● **The records**:
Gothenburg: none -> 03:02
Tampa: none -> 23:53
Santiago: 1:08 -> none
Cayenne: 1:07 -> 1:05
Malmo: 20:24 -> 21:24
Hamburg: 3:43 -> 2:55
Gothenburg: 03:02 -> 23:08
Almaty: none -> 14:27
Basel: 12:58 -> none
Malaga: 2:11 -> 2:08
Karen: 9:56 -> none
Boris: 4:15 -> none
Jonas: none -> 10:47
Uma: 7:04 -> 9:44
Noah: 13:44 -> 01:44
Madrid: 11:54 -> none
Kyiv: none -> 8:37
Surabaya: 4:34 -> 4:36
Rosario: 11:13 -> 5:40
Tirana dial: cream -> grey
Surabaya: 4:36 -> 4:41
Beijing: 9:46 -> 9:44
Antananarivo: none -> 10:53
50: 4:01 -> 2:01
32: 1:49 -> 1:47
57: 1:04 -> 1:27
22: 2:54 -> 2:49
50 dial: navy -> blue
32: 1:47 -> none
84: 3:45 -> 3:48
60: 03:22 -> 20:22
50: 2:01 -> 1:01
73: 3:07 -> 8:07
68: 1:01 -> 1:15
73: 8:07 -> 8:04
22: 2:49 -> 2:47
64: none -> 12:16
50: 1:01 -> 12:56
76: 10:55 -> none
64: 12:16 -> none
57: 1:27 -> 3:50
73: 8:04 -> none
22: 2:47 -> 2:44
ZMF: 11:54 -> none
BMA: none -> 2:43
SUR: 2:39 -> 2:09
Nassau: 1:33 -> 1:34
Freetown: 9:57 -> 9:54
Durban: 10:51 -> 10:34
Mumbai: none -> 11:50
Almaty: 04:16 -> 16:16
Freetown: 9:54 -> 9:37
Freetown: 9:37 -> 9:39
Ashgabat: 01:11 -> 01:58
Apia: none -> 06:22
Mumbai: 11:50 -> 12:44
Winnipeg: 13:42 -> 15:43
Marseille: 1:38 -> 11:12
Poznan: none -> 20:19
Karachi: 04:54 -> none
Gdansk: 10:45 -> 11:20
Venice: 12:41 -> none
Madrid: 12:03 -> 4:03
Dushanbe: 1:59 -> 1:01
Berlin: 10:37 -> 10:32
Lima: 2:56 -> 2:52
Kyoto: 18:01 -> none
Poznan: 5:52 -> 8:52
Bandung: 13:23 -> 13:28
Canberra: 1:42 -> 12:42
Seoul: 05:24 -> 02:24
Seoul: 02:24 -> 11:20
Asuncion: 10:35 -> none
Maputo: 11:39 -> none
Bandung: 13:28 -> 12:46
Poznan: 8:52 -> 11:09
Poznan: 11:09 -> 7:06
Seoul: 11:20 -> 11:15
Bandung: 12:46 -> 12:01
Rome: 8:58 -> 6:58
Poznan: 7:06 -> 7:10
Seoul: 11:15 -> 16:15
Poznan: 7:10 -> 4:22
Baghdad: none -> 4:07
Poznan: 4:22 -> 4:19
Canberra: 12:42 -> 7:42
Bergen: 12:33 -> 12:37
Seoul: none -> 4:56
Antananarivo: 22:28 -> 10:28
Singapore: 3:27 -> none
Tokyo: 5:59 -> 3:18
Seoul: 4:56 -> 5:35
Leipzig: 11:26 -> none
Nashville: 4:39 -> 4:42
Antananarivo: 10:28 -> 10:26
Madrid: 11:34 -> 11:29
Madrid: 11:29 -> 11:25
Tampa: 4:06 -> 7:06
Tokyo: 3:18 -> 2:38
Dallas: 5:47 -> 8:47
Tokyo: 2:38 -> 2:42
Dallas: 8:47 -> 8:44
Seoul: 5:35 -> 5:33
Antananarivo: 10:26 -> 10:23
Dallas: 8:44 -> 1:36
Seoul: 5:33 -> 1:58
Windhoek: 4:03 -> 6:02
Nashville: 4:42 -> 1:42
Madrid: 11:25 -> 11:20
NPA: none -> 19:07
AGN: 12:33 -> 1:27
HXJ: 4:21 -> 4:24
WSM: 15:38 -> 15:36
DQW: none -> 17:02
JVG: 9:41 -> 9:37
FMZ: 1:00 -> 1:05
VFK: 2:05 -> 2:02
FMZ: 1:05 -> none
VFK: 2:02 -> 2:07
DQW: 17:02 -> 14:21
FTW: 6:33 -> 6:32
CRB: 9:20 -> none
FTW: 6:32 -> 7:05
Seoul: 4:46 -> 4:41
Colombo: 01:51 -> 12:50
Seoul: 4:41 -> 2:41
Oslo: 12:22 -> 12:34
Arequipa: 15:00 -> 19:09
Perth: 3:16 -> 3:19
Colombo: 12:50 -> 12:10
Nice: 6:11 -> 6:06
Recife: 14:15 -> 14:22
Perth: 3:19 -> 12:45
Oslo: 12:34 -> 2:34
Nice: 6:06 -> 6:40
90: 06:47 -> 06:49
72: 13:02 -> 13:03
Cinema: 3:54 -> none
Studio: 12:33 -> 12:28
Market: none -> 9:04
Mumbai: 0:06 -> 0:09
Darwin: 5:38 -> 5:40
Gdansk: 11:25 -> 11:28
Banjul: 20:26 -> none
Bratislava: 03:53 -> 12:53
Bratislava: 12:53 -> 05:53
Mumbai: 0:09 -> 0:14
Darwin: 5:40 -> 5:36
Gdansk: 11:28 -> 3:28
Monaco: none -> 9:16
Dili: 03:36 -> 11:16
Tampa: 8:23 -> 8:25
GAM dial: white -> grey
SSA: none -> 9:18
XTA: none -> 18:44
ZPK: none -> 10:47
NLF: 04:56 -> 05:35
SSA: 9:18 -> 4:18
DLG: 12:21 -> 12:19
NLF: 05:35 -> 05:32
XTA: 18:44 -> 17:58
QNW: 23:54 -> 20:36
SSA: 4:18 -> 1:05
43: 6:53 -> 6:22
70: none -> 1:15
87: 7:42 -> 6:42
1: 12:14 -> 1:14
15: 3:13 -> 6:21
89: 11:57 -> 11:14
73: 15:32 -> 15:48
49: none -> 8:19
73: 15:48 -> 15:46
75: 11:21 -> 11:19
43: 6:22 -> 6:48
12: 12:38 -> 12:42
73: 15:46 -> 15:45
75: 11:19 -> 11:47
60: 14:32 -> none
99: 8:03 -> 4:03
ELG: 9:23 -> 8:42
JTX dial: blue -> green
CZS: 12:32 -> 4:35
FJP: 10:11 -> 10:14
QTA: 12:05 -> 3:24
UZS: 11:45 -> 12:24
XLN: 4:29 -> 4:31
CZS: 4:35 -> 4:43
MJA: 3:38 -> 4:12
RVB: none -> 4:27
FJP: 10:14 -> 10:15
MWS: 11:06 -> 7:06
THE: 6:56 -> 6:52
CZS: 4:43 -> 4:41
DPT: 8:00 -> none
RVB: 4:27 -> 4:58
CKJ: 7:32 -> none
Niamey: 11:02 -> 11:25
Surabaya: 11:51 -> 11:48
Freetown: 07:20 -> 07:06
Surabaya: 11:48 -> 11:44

● **Problem details**: Set every line of the records above into a numbered list, leaving out any blank lines.

● **The output**:
1. Gothenburg: none -> 03:02
2. Tampa: none -> 23:53
3. Santiago: 1:08 -> none
4. Cayenne: 1:07 -> 1:05
5. Malmo: 20:24 -> 21:24
6. Hamburg: 3:43 -> 2:55
7. Gothenburg: 03:02 -> 23:08
8. Almaty: none -> 14:27
9. Basel: 12:58 -> none
10. Malaga: 2:11 -> 2:08
11. Karen: 9:56 -> none
12. Boris: 4:15 -> none
13. Jonas: none -> 10:47
14. Uma: 7:04 -> 9:44
15. Noah: 13:44 -> 01:44
16. Madrid: 11:54 -> none
17. Kyiv: none -> 8:37
18. Surabaya: 4:34 -> 4:36
19. Rosario: 11:13 -> 5:40
20. Tirana dial: cream -> grey
21. Surabaya: 4:36 -> 4:41
22. Beijing: 9:46 -> 9:44
23. Antananarivo: none -> 10:53
24. 50: 4:01 -> 2:01
25. 32: 1:49 -> 1:47
26. 57: 1:04 -> 1:27
27. 22: 2:54 -> 2:49
28. 50 dial: navy -> blue
29. 32: 1:47 -> none
30. 84: 3:45 -> 3:48
31. 60: 03:22 -> 20:22
32. 50: 2:01 -> 1:01
33. 73: 3:07 -> 8:07
34. 68: 1:01 -> 1:15
35. 73: 8:07 -> 8:04
36. 22: 2:49 -> 2:47
37. 64: none -> 12:16
38. 50: 1:01 -> 12:56
39. 76: 10:55 -> none
40. 64: 12:16 -> none
41. 57: 1:27 -> 3:50
42. 73: 8:04 -> none
43. 22: 2:47 -> 2:44
44. ZMF: 11:54 -> none
45. BMA: none -> 2:43
46. SUR: 2:39 -> 2:09
47. Nassau: 1:33 -> 1:34
48. Freetown: 9:57 -> 9:54
49. Durban: 10:51 -> 10:34
50. Mumbai: none -> 11:50
51. Almaty: 04:16 -> 16:16
52. Freetown: 9:54 -> 9:37
53. Freetown: 9:37 -> 9:39
54. Ashgabat: 01:11 -> 01:58
55. Apia: none -> 06:22
56. Mumbai: 11:50 -> 12:44
57. Winnipeg: 13:42 -> 15:43
58. Marseille: 1:38 -> 11:12
59. Poznan: none -> 20:19
60. Karachi: 04:54 -> none
61. Gdansk: 10:45 -> 11:20
62. Venice: 12:41 -> none
63. Madrid: 12:03 -> 4:03
64. Dushanbe: 1:59 -> 1:01
65. Berlin: 10:37 -> 10:32
66. Lima: 2:56 -> 2:52
67. Kyoto: 18:01 -> none
68. Poznan: 5:52 -> 8:52
69. Bandung: 13:23 -> 13:28
70. Canberra: 1:42 -> 12:42
71. Seoul: 05:24 -> 02:24
72. Seoul: 02:24 -> 11:20
73. Asuncion: 10:35 -> none
74. Maputo: 11:39 -> none
75. Bandung: 13:28 -> 12:46
76. Poznan: 8:52 -> 11:09
77. Poznan: 11:09 -> 7:06
78. Seoul: 11:20 -> 11:15
79. Bandung: 12:46 -> 12:01
80. Rome: 8:58 -> 6:58
81. Poznan: 7:06 -> 7:10
82. Seoul: 11:15 -> 16:15
83. Poznan: 7:10 -> 4:22
84. Baghdad: none -> 4:07
85. Poznan: 4:22 -> 4:19
86. Canberra: 12:42 -> 7:42
87. Bergen: 12:33 -> 12:37
88. Seoul: none -> 4:56
89. Antananarivo: 22:28 -> 10:28
90. Singapore: 3:27 -> none
91. Tokyo: 5:59 -> 3:18
92. Seoul: 4:56 -> 5:35
93. Leipzig: 11:26 -> none
94. Nashville: 4:39 -> 4:42
95. Antananarivo: 10:28 -> 10:26
96. Madrid: 11:34 -> 11:29
97. Madrid: 11:29 -> 11:25
98. Tampa: 4:06 -> 7:06
99. Tokyo: 3:18 -> 2:38
100. Dallas: 5:47 -> 8:47
101. Tokyo: 2:38 -> 2:42
102. Dallas: 8:47 -> 8:44
103. Seoul: 5:35 -> 5:33
104. Antananarivo: 10:26 -> 10:23
105. Dallas: 8:44 -> 1:36
106. Seoul: 5:33 -> 1:58
107. Windhoek: 4:03 -> 6:02
108. Nashville: 4:42 -> 1:42
109. Madrid: 11:25 -> 11:20
110. NPA: none -> 19:07
111. AGN: 12:33 -> 1:27
112. HXJ: 4:21 -> 4:24
113. WSM: 15:38 -> 15:36
114. DQW: none -> 17:02
115. JVG: 9:41 -> 9:37
116. FMZ: 1:00 -> 1:05
117. VFK: 2:05 -> 2:02
118. FMZ: 1:05 -> none
119. VFK: 2:02 -> 2:07
120. DQW: 17:02 -> 14:21
121. FTW: 6:33 -> 6:32
122. CRB: 9:20 -> none
123. FTW: 6:32 -> 7:05
124. Seoul: 4:46 -> 4:41
125. Colombo: 01:51 -> 12:50
126. Seoul: 4:41 -> 2:41
127. Oslo: 12:22 -> 12:34
128. Arequipa: 15:00 -> 19:09
129. Perth: 3:16 -> 3:19
130. Colombo: 12:50 -> 12:10
131. Nice: 6:11 -> 6:06
132. Recife: 14:15 -> 14:22
133. Perth: 3:19 -> 12:45
134. Oslo: 12:34 -> 2:34
135. Nice: 6:06 -> 6:40
136. 90: 06:47 -> 06:49
137. 72: 13:02 -> 13:03
138. Cinema: 3:54 -> none
139. Studio: 12:33 -> 12:28
140. Market: none -> 9:04
141. Mumbai: 0:06 -> 0:09
142. Darwin: 5:38 -> 5:40
143. Gdansk: 11:25 -> 11:28
144. Banjul: 20:26 -> none
145. Bratislava: 03:53 -> 12:53
146. Bratislava: 12:53 -> 05:53
147. Mumbai: 0:09 -> 0:14
148. Darwin: 5:40 -> 5:36
149. Gdansk: 11:28 -> 3:28
150. Monaco: none -> 9:16
151. Dili: 03:36 -> 11:16
152. Tampa: 8:23 -> 8:25
153. GAM dial: white -> grey
154. SSA: none -> 9:18
155. XTA: none -> 18:44
156. ZPK: none -> 10:47
157. NLF: 04:56 -> 05:35
158. SSA: 9:18 -> 4:18
159. DLG: 12:21 -> 12:19
160. NLF: 05:35 -> 05:32
161. XTA: 18:44 -> 17:58
162. QNW: 23:54 -> 20:36
163. SSA: 4:18 -> 1:05
164. 43: 6:53 -> 6:22
165. 70: none -> 1:15
166. 87: 7:42 -> 6:42
167. 1: 12:14 -> 1:14
168. 15: 3:13 -> 6:21
169. 89: 11:57 -> 11:14
170. 73: 15:32 -> 15:48
171. 49: none -> 8:19
172. 73: 15:48 -> 15:46
173. 75: 11:21 -> 11:19
174. 43: 6:22 -> 6:48
175. 12: 12:38 -> 12:42
176. 73: 15:46 -> 15:45
177. 75: 11:19 -> 11:47
178. 60: 14:32 -> none
179. 99: 8:03 -> 4:03
180. ELG: 9:23 -> 8:42
181. JTX dial: blue -> green
182. CZS: 12:32 -> 4:35
183. FJP: 10:11 -> 10:14
184. QTA: 12:05 -> 3:24
185. UZS: 11:45 -> 12:24
186. XLN: 4:29 -> 4:31
187. CZS: 4:35 -> 4:43
188. MJA: 3:38 -> 4:12
189. RVB: none -> 4:27
190. FJP: 10:14 -> 10:15
191. MWS: 11:06 -> 7:06
192. THE: 6:56 -> 6:52
193. CZS: 4:43 -> 4:41
194. DPT: 8:00 -> none
195. RVB: 4:27 -> 4:58
196. CKJ: 7:32 -> none
197. Niamey: 11:02 -> 11:25
198. Surabaya: 11:51 -> 11:48
199. Freetown: 07:20 -> 07:06
200. Surabaya: 11:48 -> 11:44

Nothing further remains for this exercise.